- _Exercise directions_: Take each line from the entries that holds "cross" and copy it out.

- _Records supplied_:

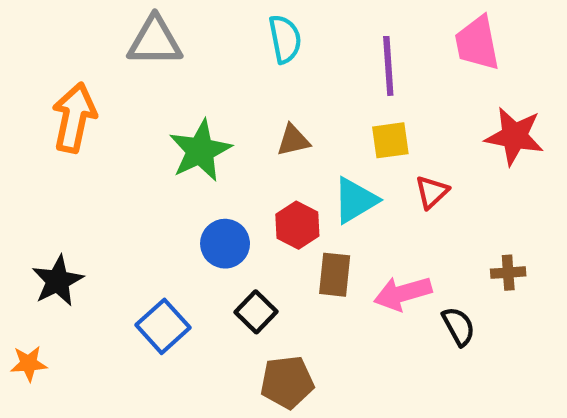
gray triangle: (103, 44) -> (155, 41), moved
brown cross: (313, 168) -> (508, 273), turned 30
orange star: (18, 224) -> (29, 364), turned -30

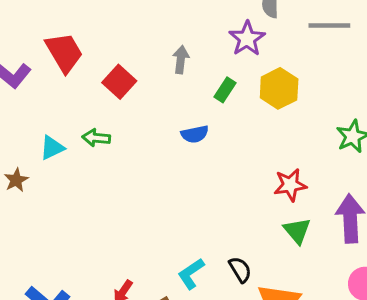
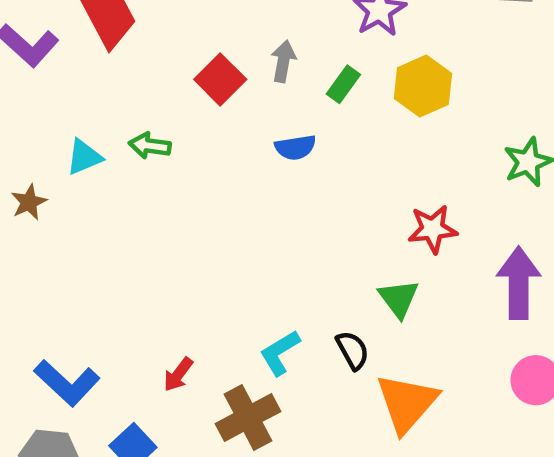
gray arrow: (181, 60) -> (283, 61), moved
red square: (119, 82) -> (220, 79), moved
green triangle: (297, 231) -> (399, 299), moved

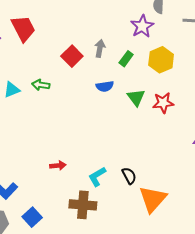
red star: (433, 229) -> (163, 103), moved
green triangle: (399, 299) -> (136, 97), moved
red arrow: (178, 374) -> (58, 166), moved, turned -133
brown cross: (248, 418) -> (83, 205), turned 32

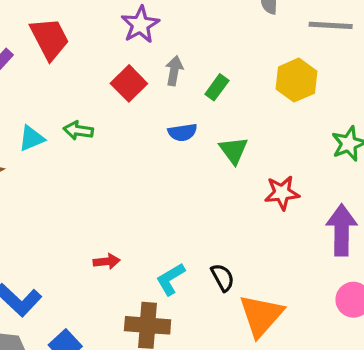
purple star: (142, 26) -> (140, 25), moved
yellow hexagon: (161, 60) -> (296, 80), moved
red star: (163, 103) -> (282, 193), moved

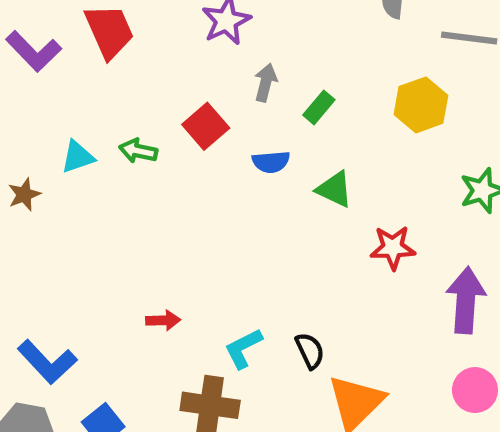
red square: (129, 83) -> (206, 126), moved
green triangle: (233, 150) -> (335, 189), turned -32

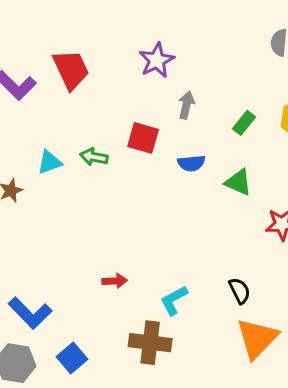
green rectangle: (319, 107) -> (244, 123), moved
red square: (206, 126) -> (143, 138), turned -32
black semicircle: (310, 351) -> (240, 291), moved

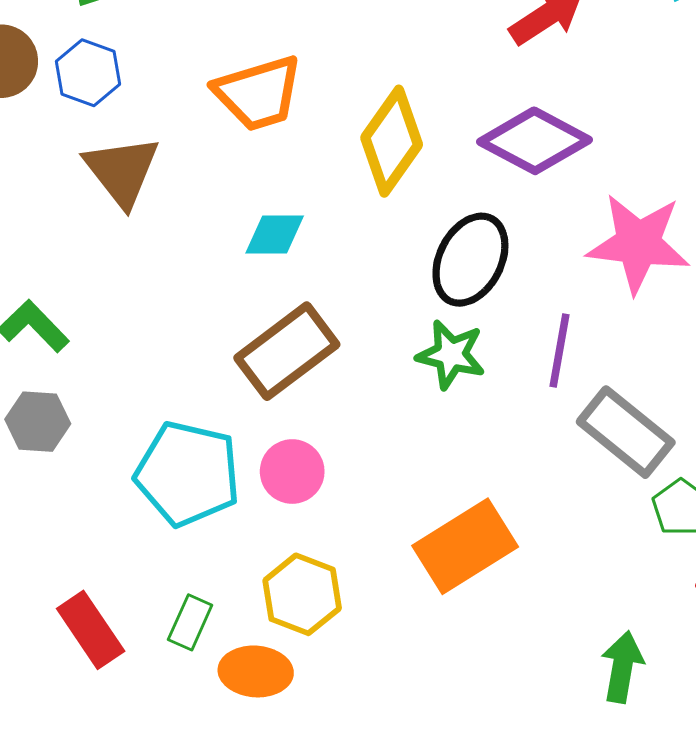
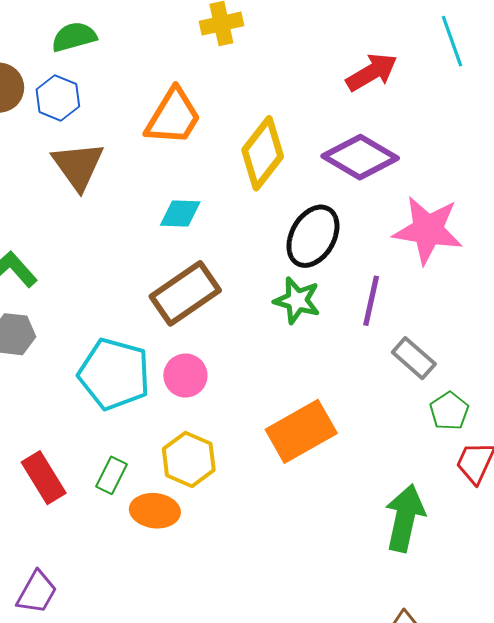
orange trapezoid: (258, 93) -> (173, 117), turned -44
gray rectangle: (626, 432) -> (414, 358), size x0.7
green arrow: (622, 667) -> (405, 518), size x1.4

- _Answer to the exercise_:
brown cross: (313, 168) -> (508, 273), turned 30
brown cross: (248, 418) -> (83, 205), turned 32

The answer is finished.